[Before-and-after change records]
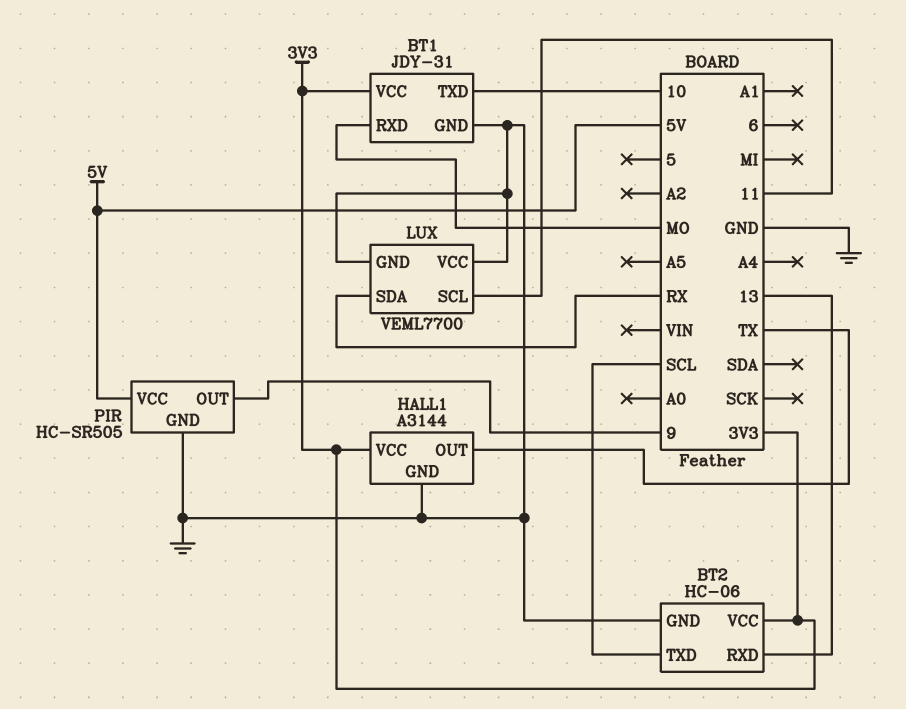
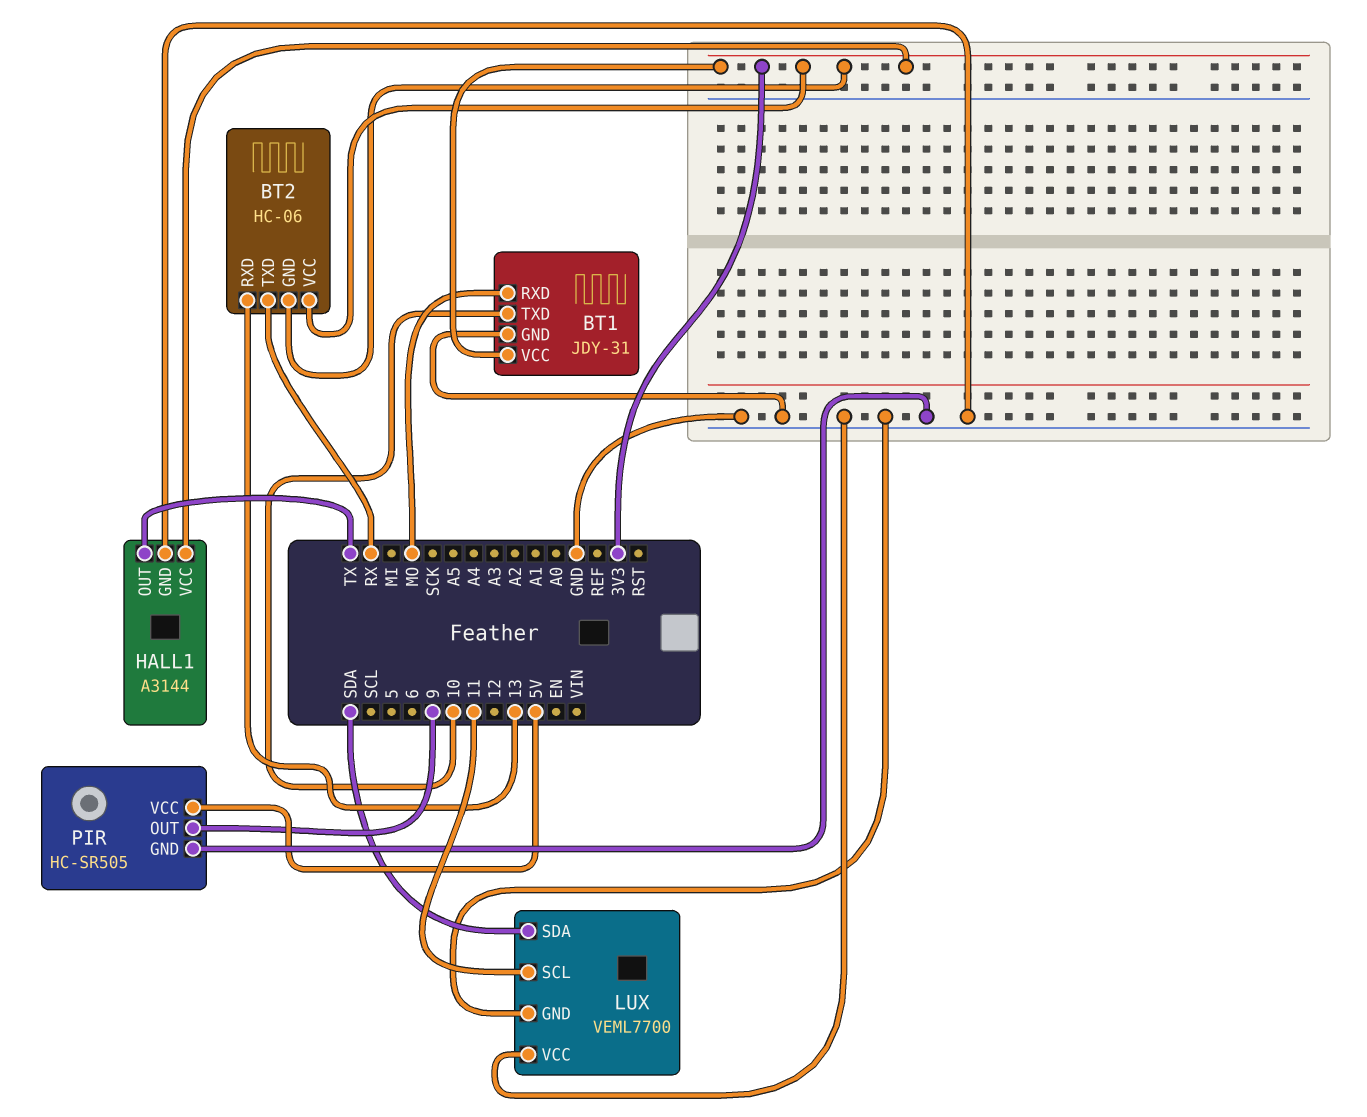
BT2 pin GND: GND -> 3V3
BT2 pin TXD: SCL -> RX
LUX pin SDA: RX -> SDA

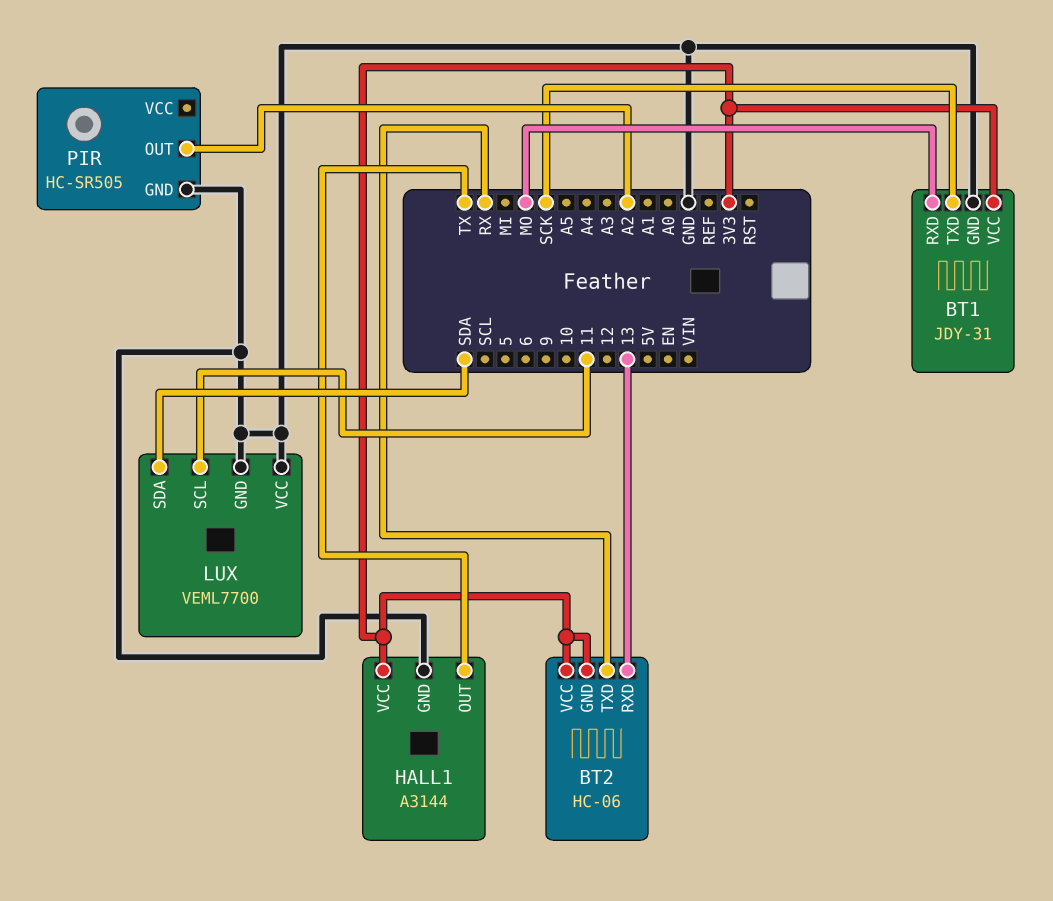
BT1 pin TXD: 10 -> SCK
PIR pin OUT: 9 -> A2
PIR pin VCC: 5V -> none

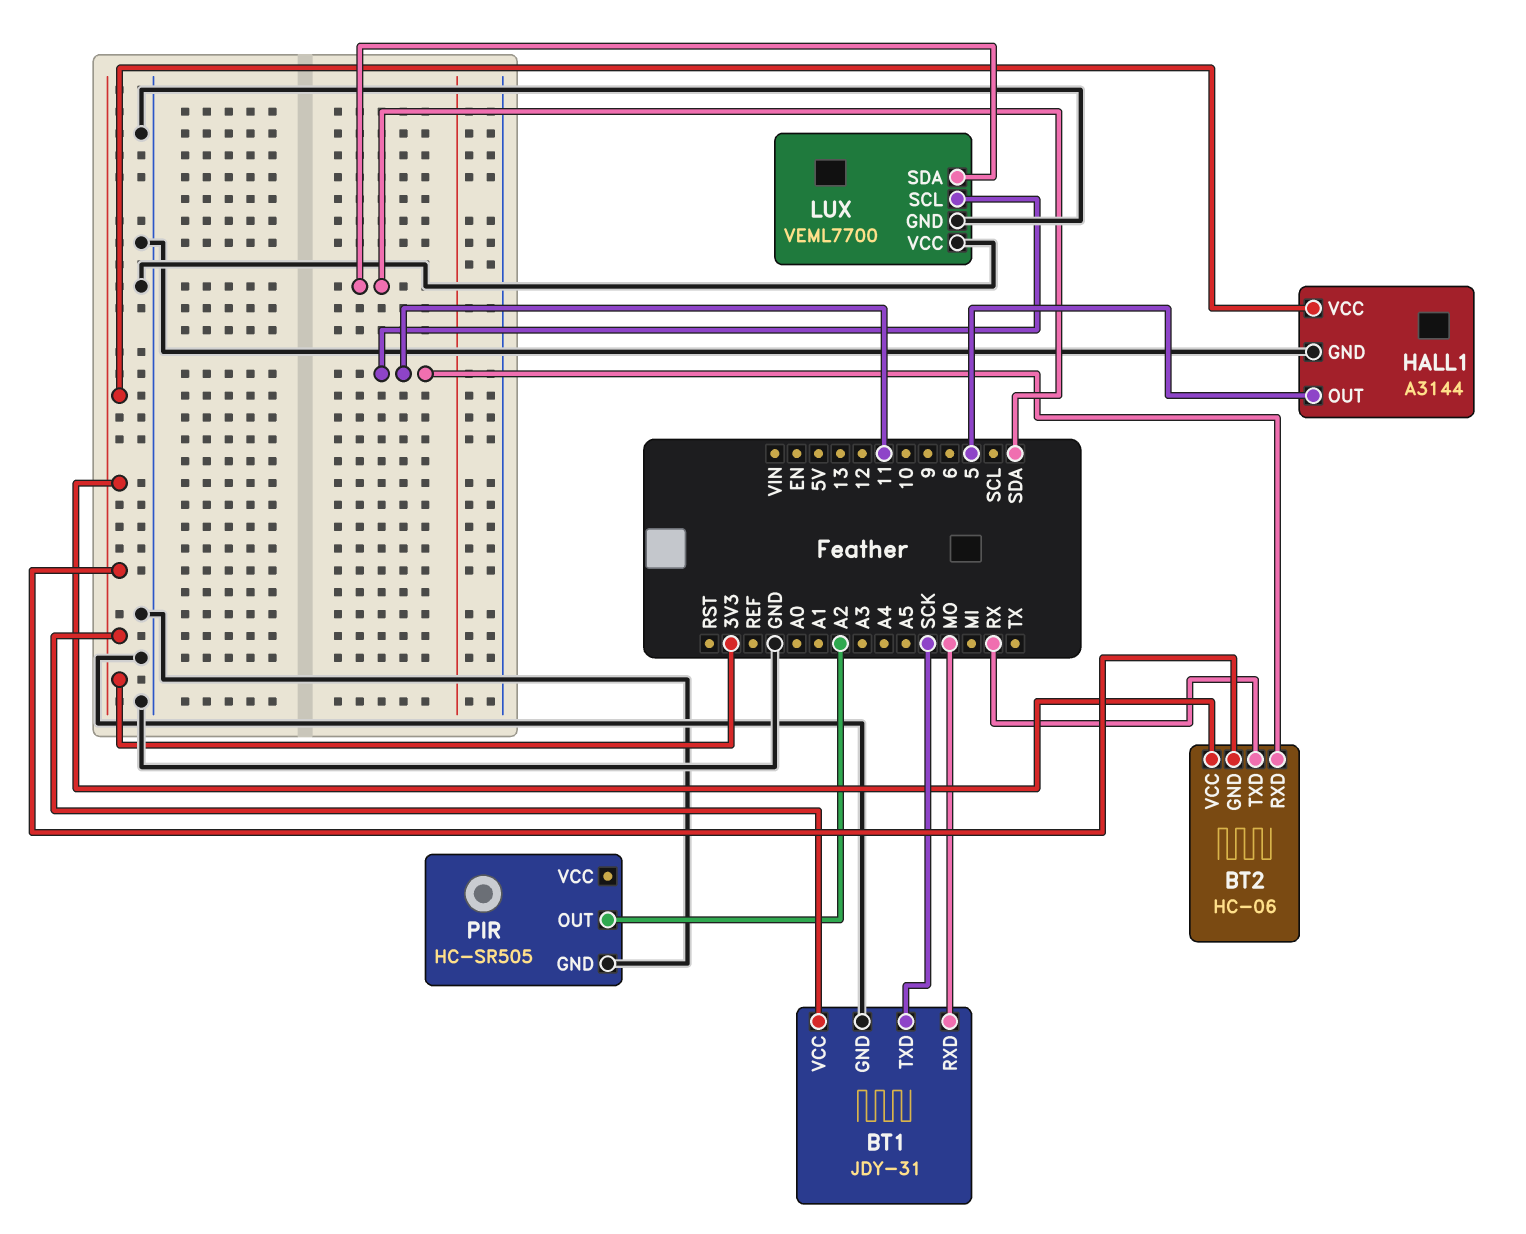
BT2 pin RXD: 13 -> 11
HALL1 pin OUT: TX -> 5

Exercise brief
Every entry should come back exactly as written, only without images.

Exercise result
BT2 pin GND: GND -> 3V3
BT2 pin TXD: SCL -> RX
LUX pin SDA: RX -> SDA

BT1 pin TXD: 10 -> SCK
PIR pin OUT: 9 -> A2
PIR pin VCC: 5V -> none

BT2 pin RXD: 13 -> 11
HALL1 pin OUT: TX -> 5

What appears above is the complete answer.